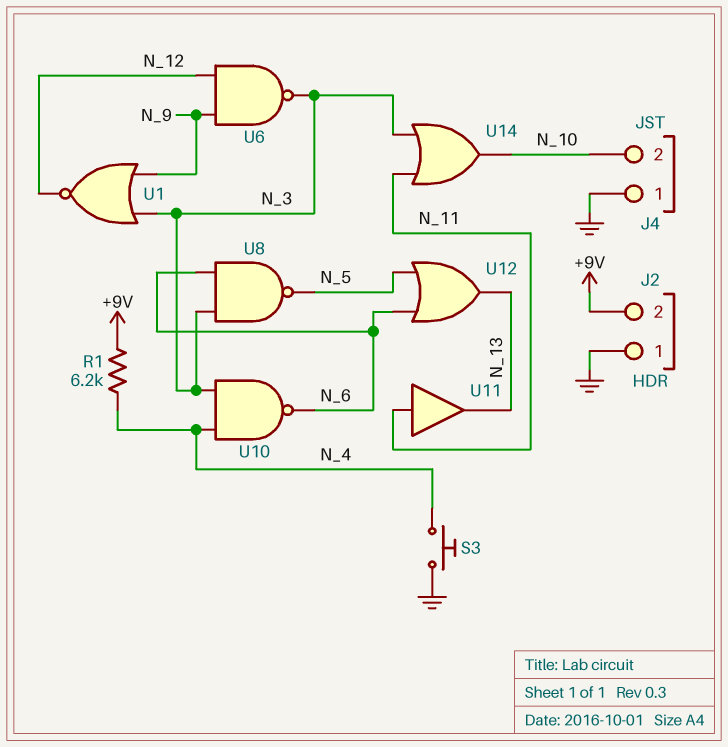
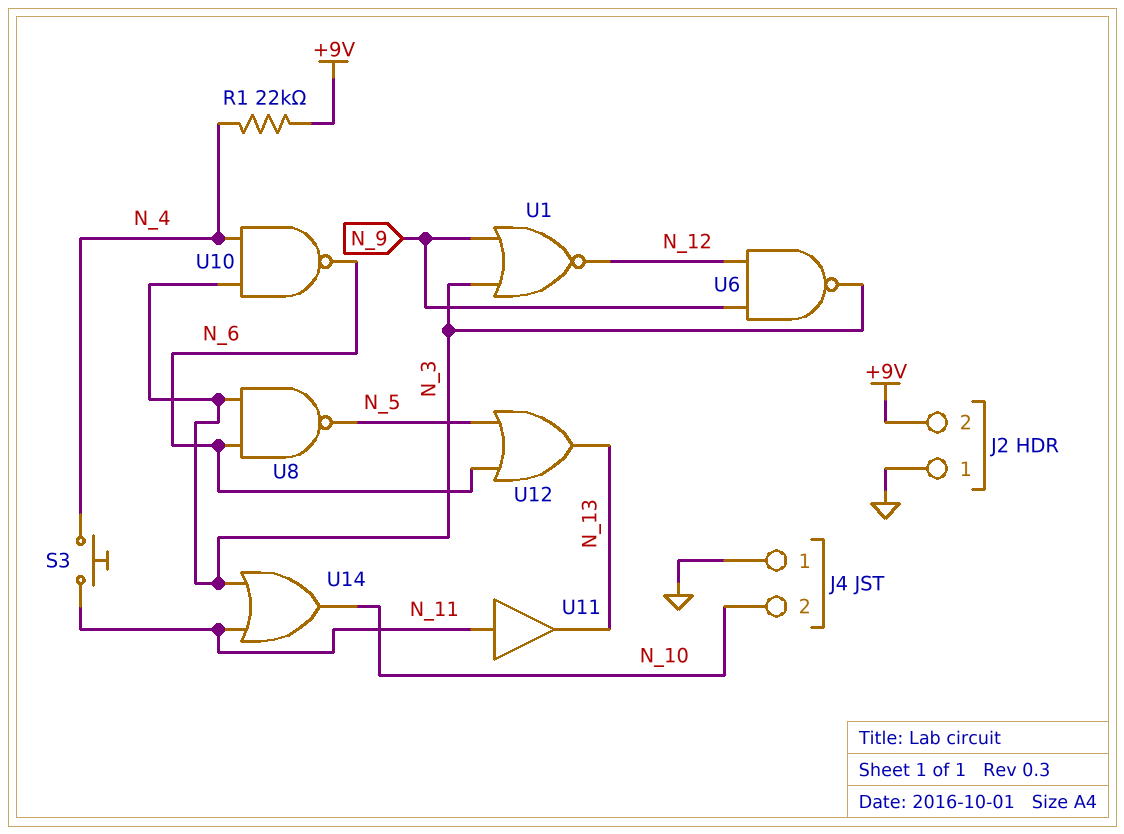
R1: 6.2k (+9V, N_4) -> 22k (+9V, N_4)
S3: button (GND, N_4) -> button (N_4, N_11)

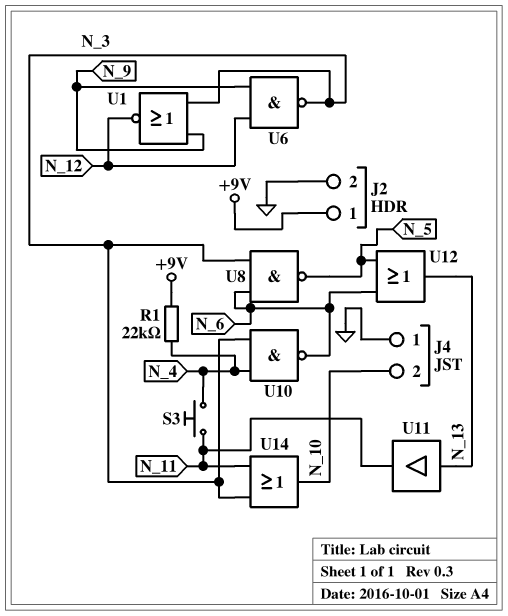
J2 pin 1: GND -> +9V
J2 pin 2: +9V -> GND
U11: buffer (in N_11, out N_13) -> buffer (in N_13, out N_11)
◆ ◆ ◆ ◆ ◆ ◆ ◆
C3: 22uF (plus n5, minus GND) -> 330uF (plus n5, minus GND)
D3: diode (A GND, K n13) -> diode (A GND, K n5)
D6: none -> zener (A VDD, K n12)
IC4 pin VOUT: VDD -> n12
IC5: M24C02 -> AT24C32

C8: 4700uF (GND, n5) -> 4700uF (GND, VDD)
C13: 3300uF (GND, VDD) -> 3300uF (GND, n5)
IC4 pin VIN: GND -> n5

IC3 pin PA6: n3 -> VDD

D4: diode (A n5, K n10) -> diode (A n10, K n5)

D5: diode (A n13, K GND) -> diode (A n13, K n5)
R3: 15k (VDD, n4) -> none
◆ ◆ ◆ ◆ ◆ ◆ ◆
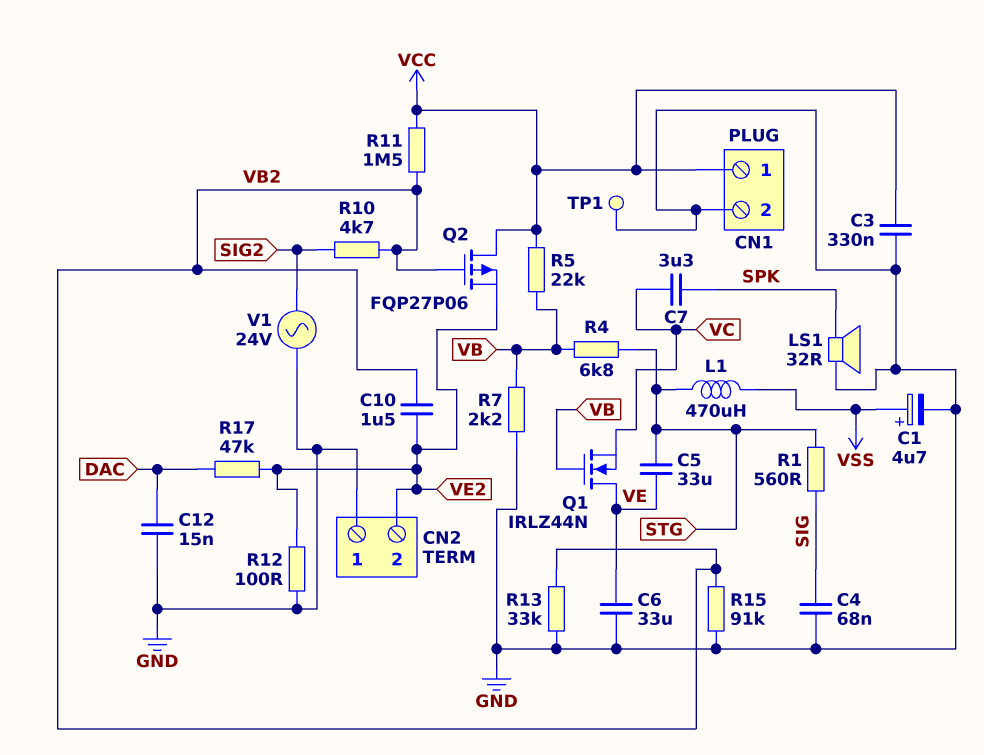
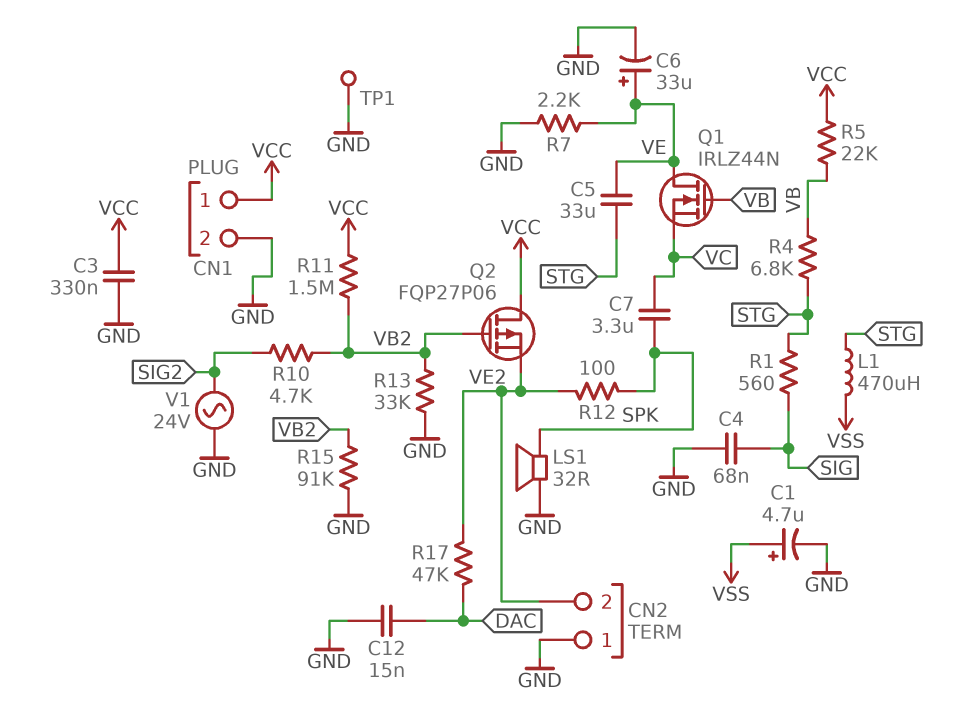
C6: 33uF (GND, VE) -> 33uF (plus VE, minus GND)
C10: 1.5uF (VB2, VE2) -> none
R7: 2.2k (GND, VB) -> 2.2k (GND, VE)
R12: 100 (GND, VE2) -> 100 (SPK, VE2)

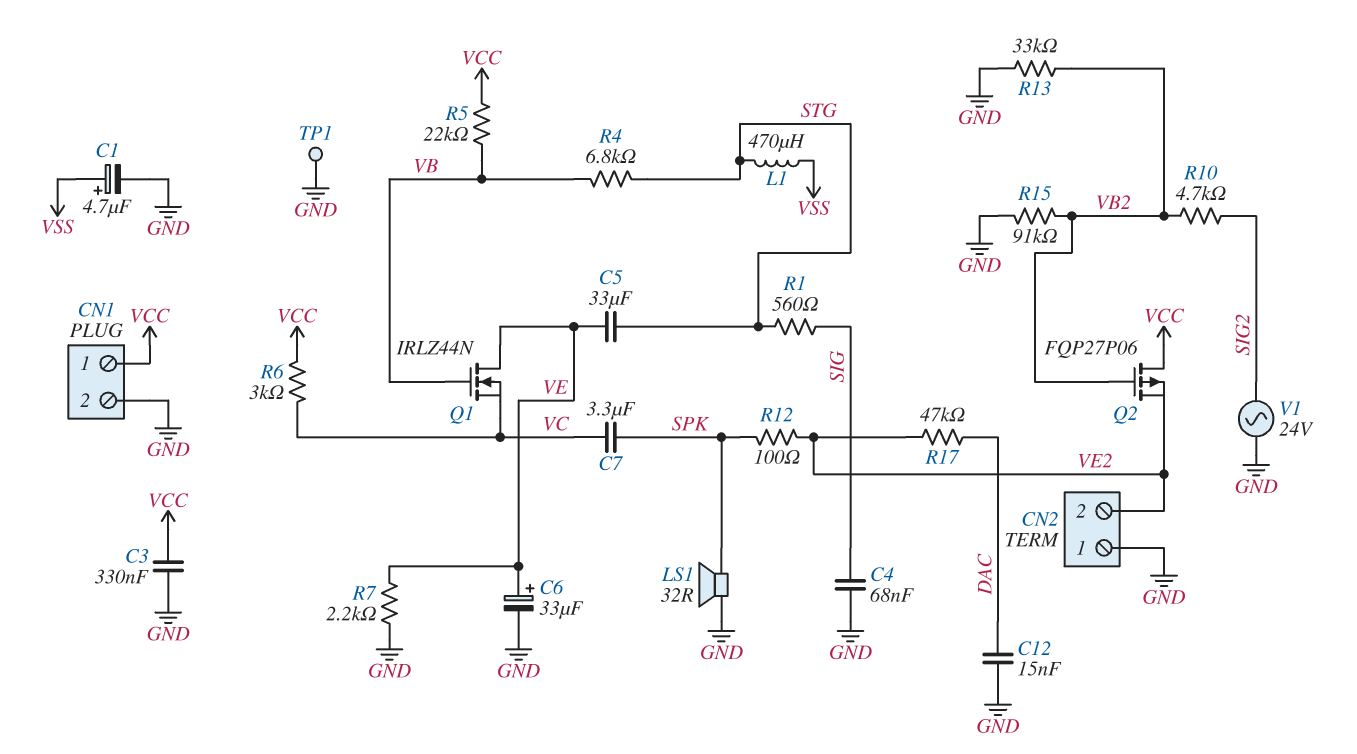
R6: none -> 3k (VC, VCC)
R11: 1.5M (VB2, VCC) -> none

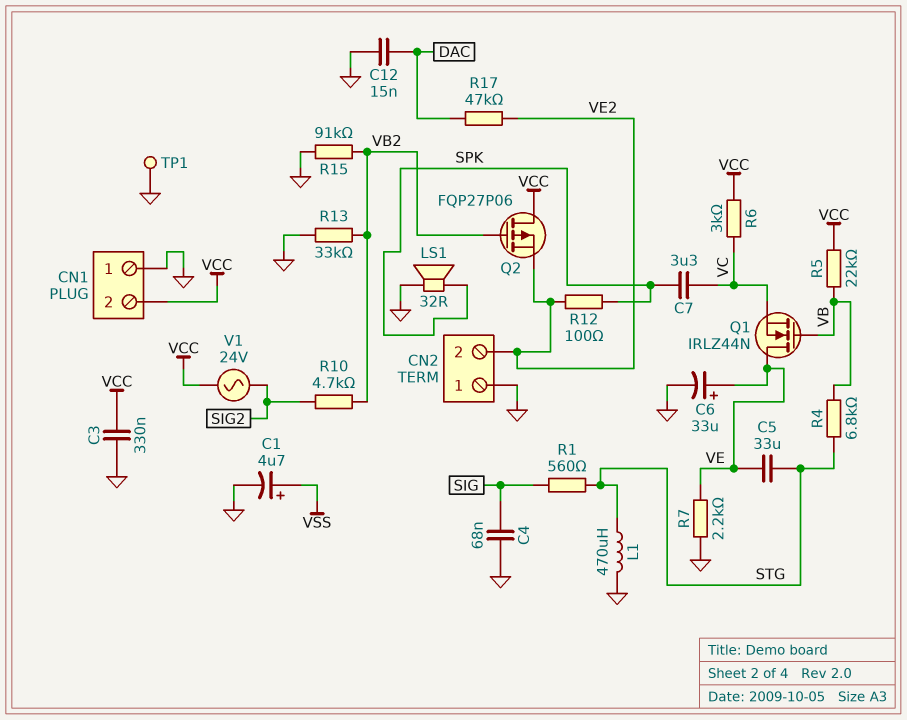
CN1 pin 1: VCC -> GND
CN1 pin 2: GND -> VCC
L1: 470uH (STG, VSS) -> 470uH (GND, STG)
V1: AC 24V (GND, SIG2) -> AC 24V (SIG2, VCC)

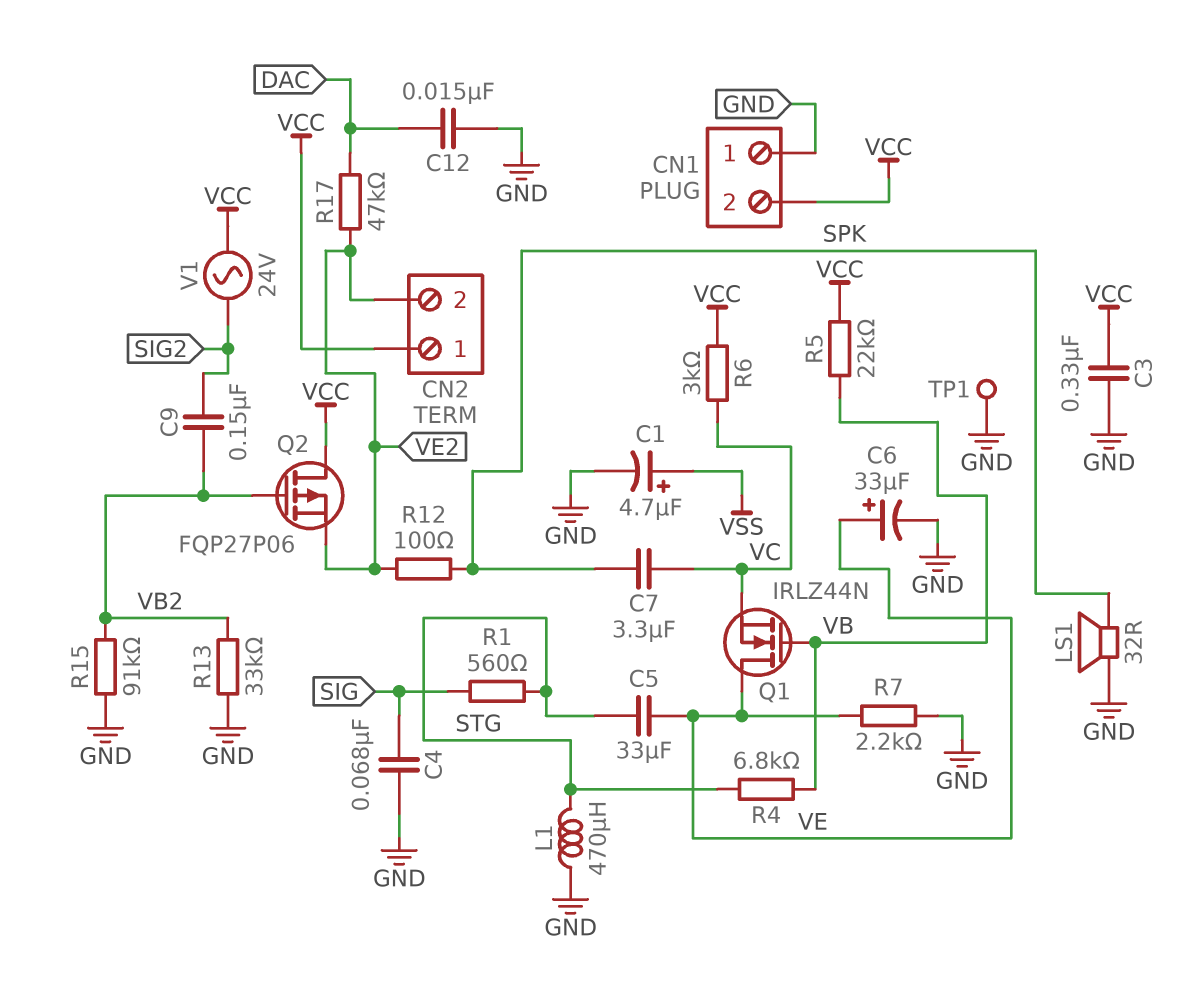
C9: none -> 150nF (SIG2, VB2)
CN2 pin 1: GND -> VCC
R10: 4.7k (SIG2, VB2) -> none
◆ ◆ ◆ ◆ ◆ ◆ ◆
» **Prompt**:
In the entries above, find the line containing "R1: 6.2k (+9V, N_4) -> 22k (+9V, N_4)" and the line containing "U11: buffer (in"; give again exactly those two lines and every line between them, minus the pictures.

» **Solved exercise**:
R1: 6.2k (+9V, N_4) -> 22k (+9V, N_4)
S3: button (GND, N_4) -> button (N_4, N_11)

J2 pin 1: GND -> +9V
J2 pin 2: +9V -> GND
U11: buffer (in N_11, out N_13) -> buffer (in N_13, out N_11)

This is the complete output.